* **Activity**
Restate the data exactly as given and keep the pictures out.

[Opening Input for this task section]

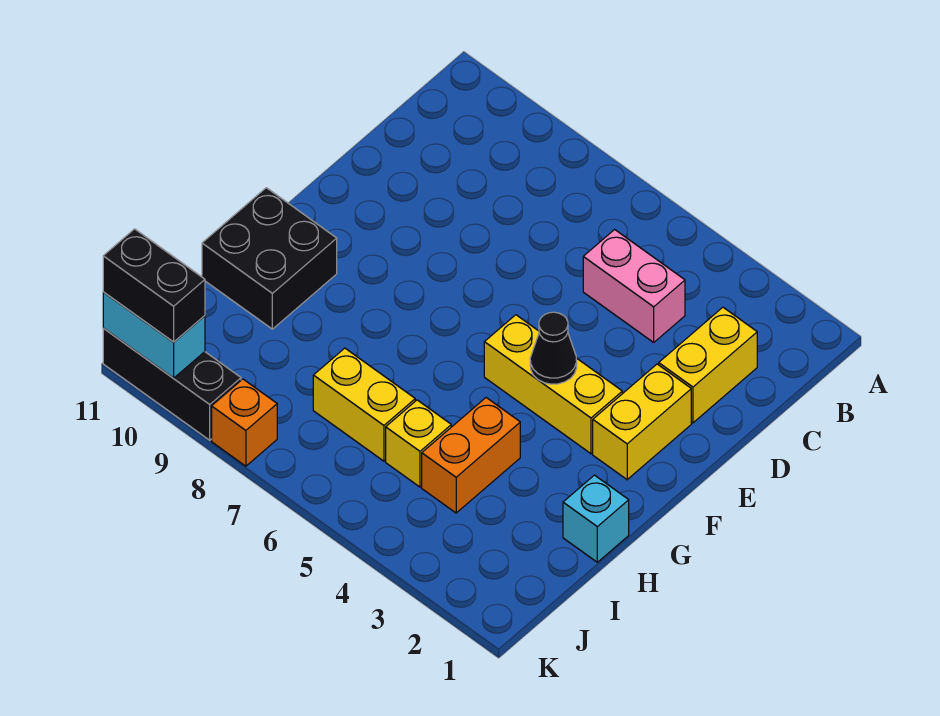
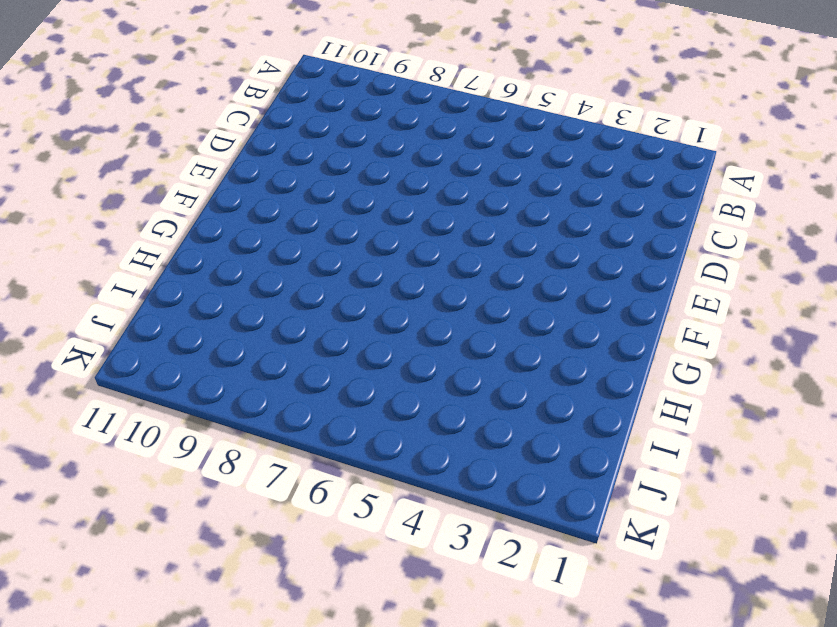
none -> yellow brick C2:D2 level 1
none -> pink brick C4:C5 level 1
none -> yellow brick E2:F2 level 1

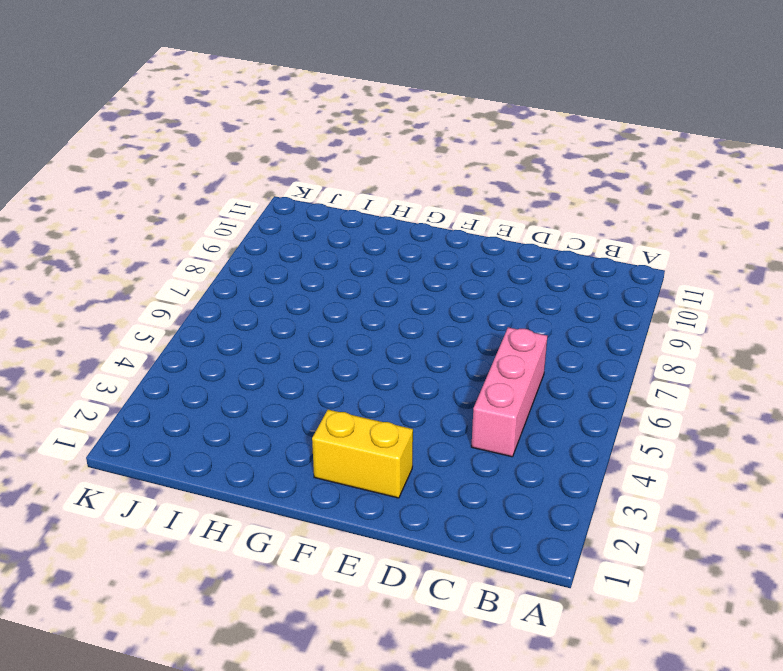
pink brick C4:C6 level 1 -> pink brick C4:C5 level 1
none -> yellow brick C2:D2 level 1
none -> yellow brick F3:F5 level 1
none -> black brick G10:H11 level 1

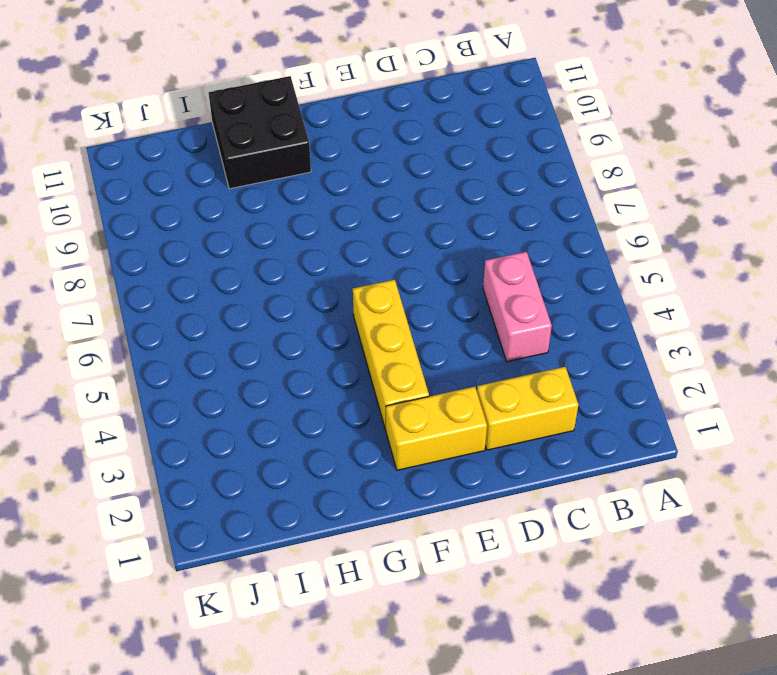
none -> cyan brick H1 level 1
none -> orange brick H4:I4 level 1
none -> yellow brick I5 level 1

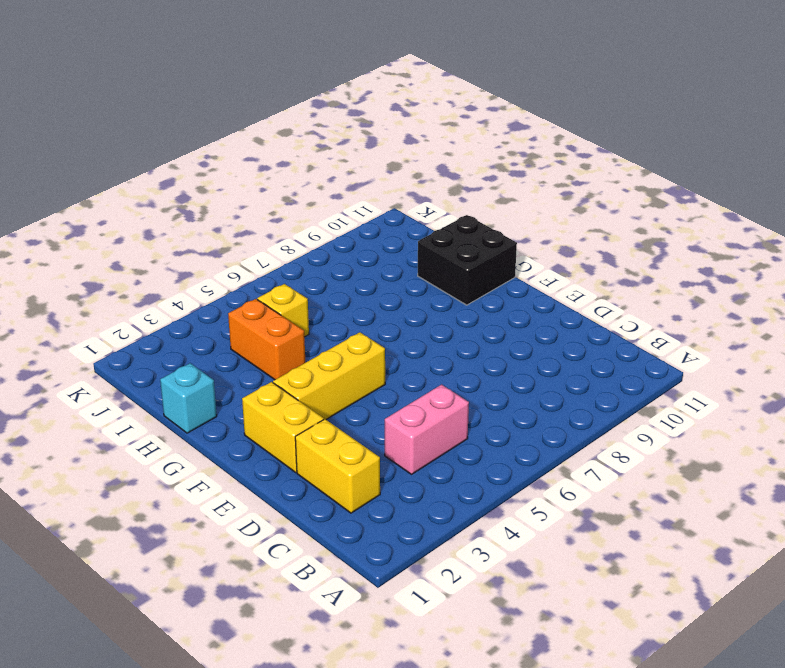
none -> yellow brick I6:I7 level 1
none -> orange brick K8 level 1
none -> black brick K9:K11 level 1

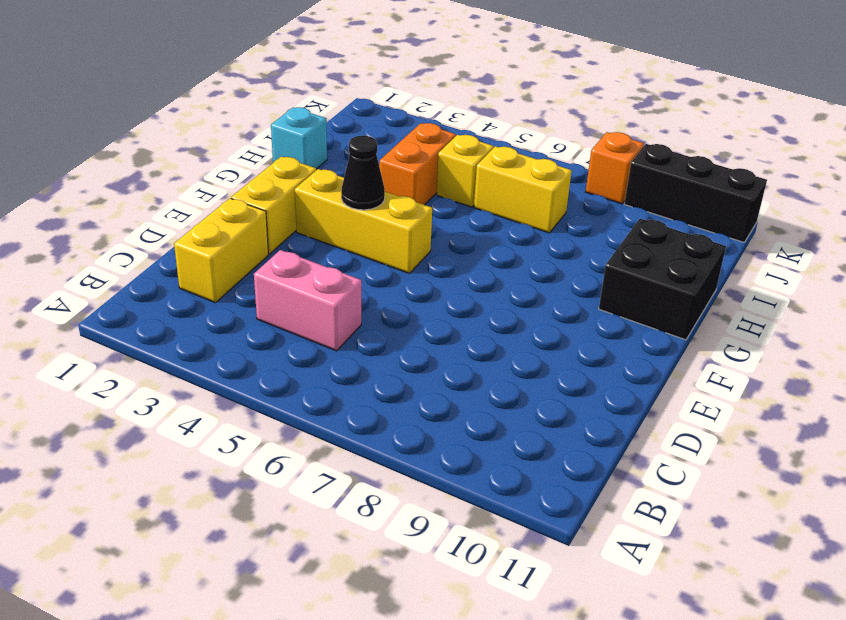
none -> cyan brick K10:K11 level 2
none -> black brick K10:K11 level 3

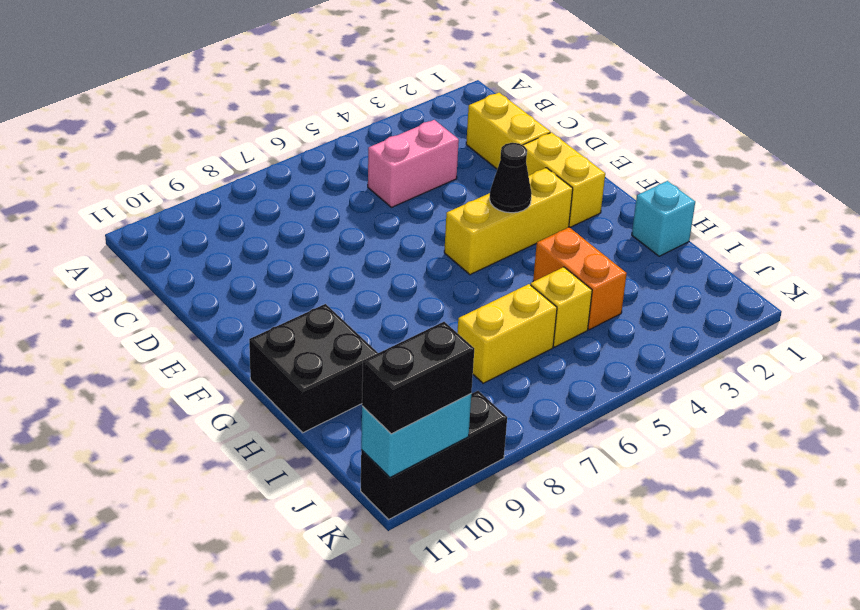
none -> orange brick K8 level 1

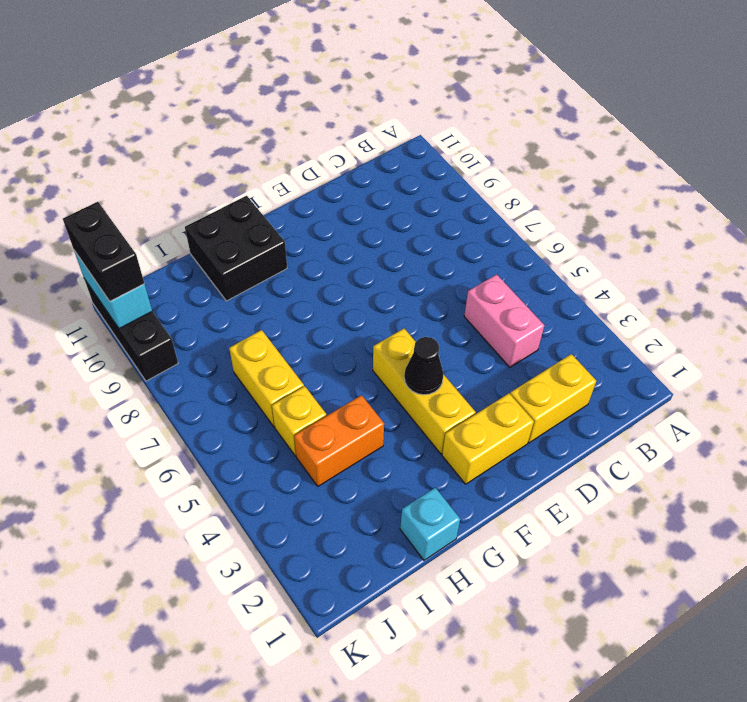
none -> orange brick K8 level 1

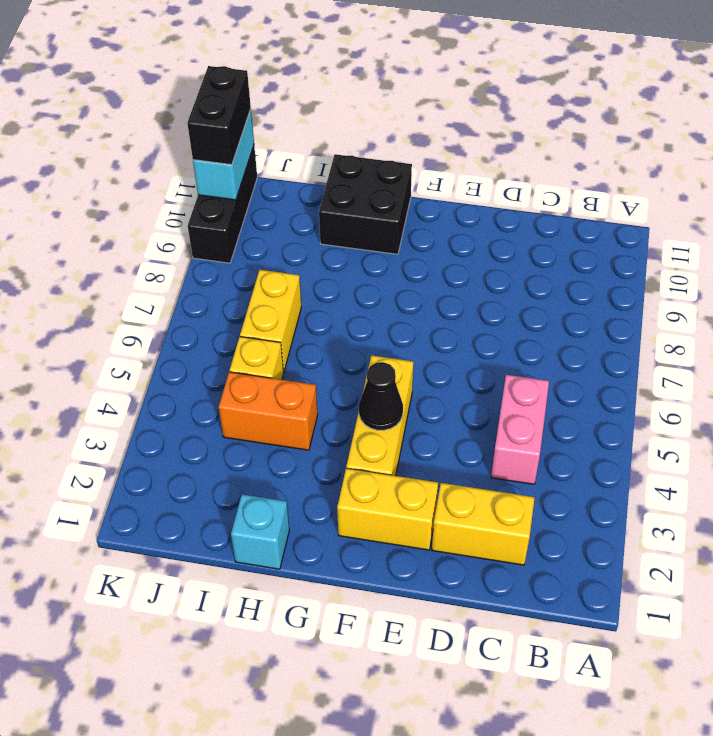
none -> orange brick K8 level 1

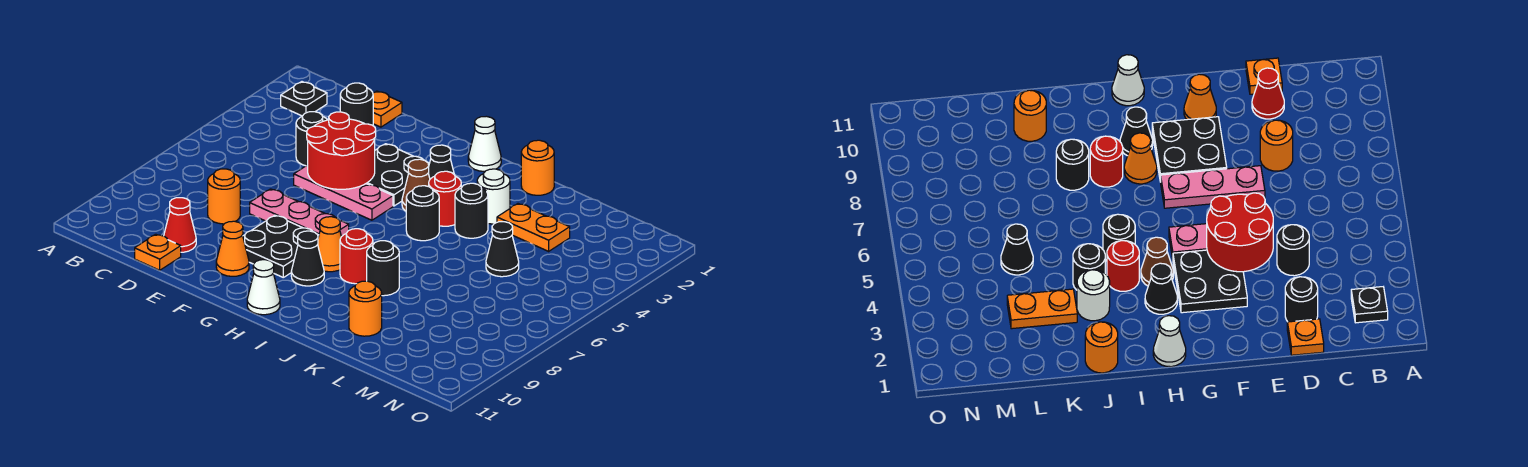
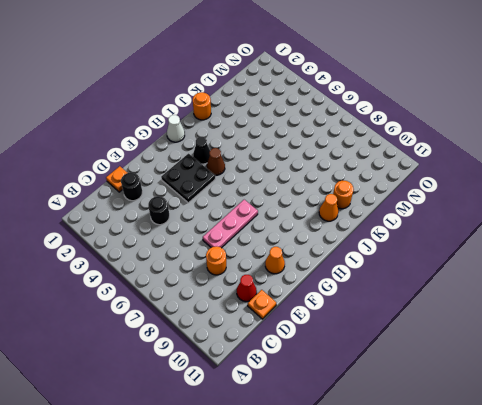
orange cone J10 level 1 -> orange cone H8 level 1
none -> black plate B2 level 1
none -> pink plate E5:G5 level 1
none -> black plate F8:G9 level 1

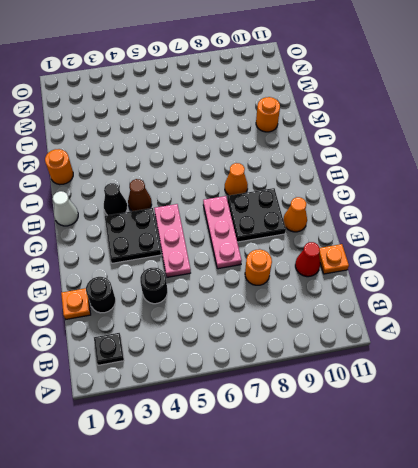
none -> black cone H9 level 1
none -> white cone H11 level 1
none -> red round brick I4 level 1

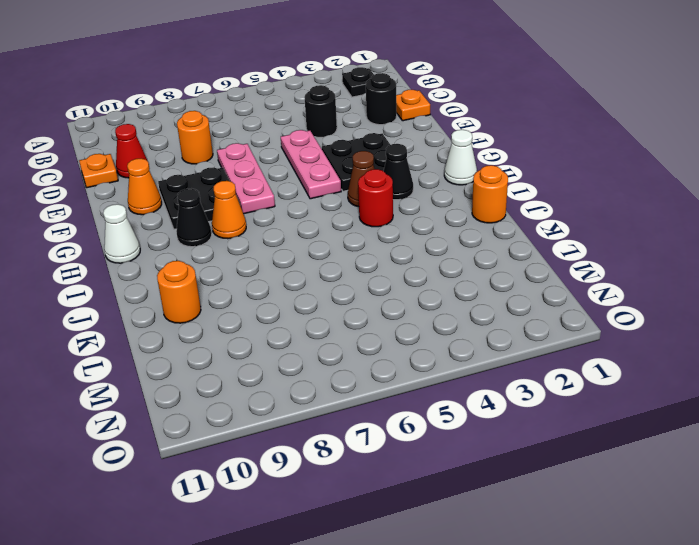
none -> black round brick I5 level 1
none -> red round brick I8 level 1
none -> white round brick J3 level 1

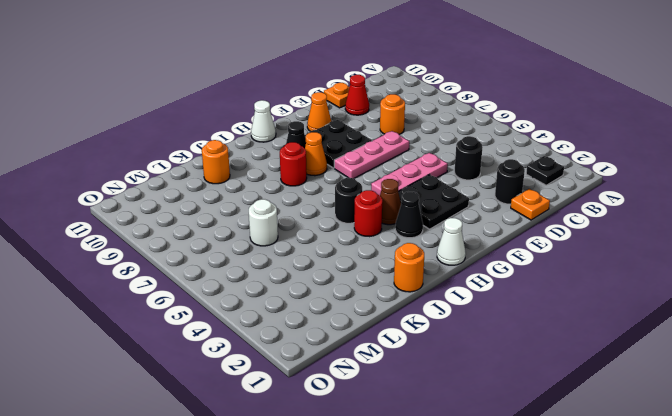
white round brick L6 level 1 -> white round brick J3 level 1
none -> black round brick J4 level 1
none -> black round brick J8 level 1
none -> orange plate K3:L3 level 1

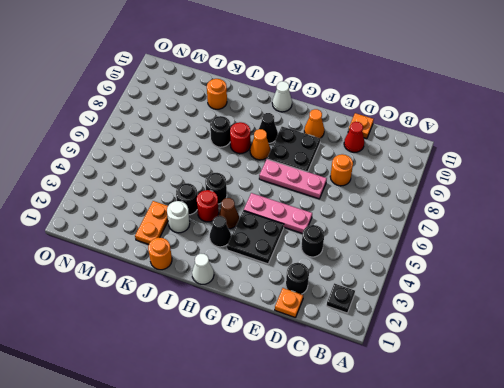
orange plate K2:K3 level 1 -> orange plate K3:L3 level 1
none -> black cone L5 level 1
none -> red round brick E4:F5 level 2

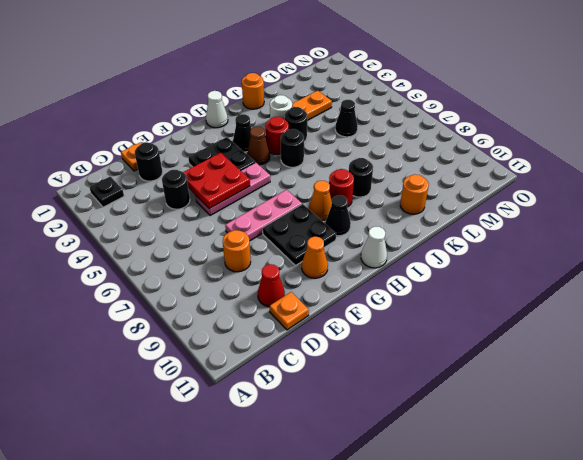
red plate E4:F5 level 2 -> red round brick E4:F5 level 2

[Closing Input for this task section]

* **Solution to this exercise**
none -> yellow brick C2:D2 level 1
none -> pink brick C4:C5 level 1
none -> yellow brick E2:F2 level 1

pink brick C4:C6 level 1 -> pink brick C4:C5 level 1
none -> yellow brick C2:D2 level 1
none -> yellow brick F3:F5 level 1
none -> black brick G10:H11 level 1

none -> cyan brick H1 level 1
none -> orange brick H4:I4 level 1
none -> yellow brick I5 level 1

none -> yellow brick I6:I7 level 1
none -> orange brick K8 level 1
none -> black brick K9:K11 level 1

none -> cyan brick K10:K11 level 2
none -> black brick K10:K11 level 3

none -> orange brick K8 level 1

none -> orange brick K8 level 1

none -> orange brick K8 level 1

orange cone J10 level 1 -> orange cone H8 level 1
none -> black plate B2 level 1
none -> pink plate E5:G5 level 1
none -> black plate F8:G9 level 1

none -> black cone H9 level 1
none -> white cone H11 level 1
none -> red round brick I4 level 1

none -> black round brick I5 level 1
none -> red round brick I8 level 1
none -> white round brick J3 level 1

white round brick L6 level 1 -> white round brick J3 level 1
none -> black round brick J4 level 1
none -> black round brick J8 level 1
none -> orange plate K3:L3 level 1

orange plate K2:K3 level 1 -> orange plate K3:L3 level 1
none -> black cone L5 level 1
none -> red round brick E4:F5 level 2

red plate E4:F5 level 2 -> red round brick E4:F5 level 2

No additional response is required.